What the exercise asks: Return all the entries below exactly, except for the images they hold.

Entries supplied:

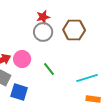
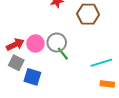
gray circle: (43, 32) -> (57, 42), moved

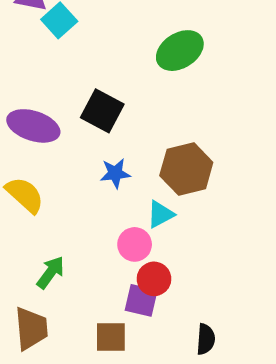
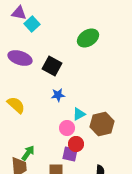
purple ellipse: (33, 126) -> (20, 58), moved
brown hexagon: (186, 169) -> (102, 124), moved
green arrow: (51, 272) -> (28, 153), moved

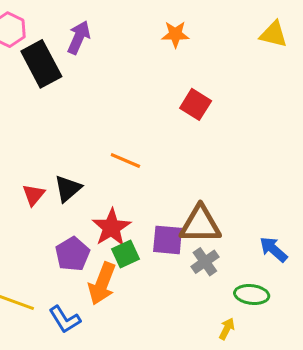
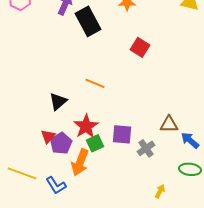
black rectangle: (41, 64) -> (88, 21), moved
red triangle: (34, 195) -> (48, 136), moved
brown triangle: (200, 224) -> (169, 124), moved, size x0.7
green ellipse: (252, 294) -> (190, 169), moved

Written reply:
gray circle: (43, 32) -> (57, 42), moved

purple ellipse: (33, 126) -> (20, 58), moved
brown hexagon: (186, 169) -> (102, 124), moved
green arrow: (51, 272) -> (28, 153), moved

black rectangle: (41, 64) -> (88, 21), moved
red triangle: (34, 195) -> (48, 136), moved
brown triangle: (200, 224) -> (169, 124), moved, size x0.7
green ellipse: (252, 294) -> (190, 169), moved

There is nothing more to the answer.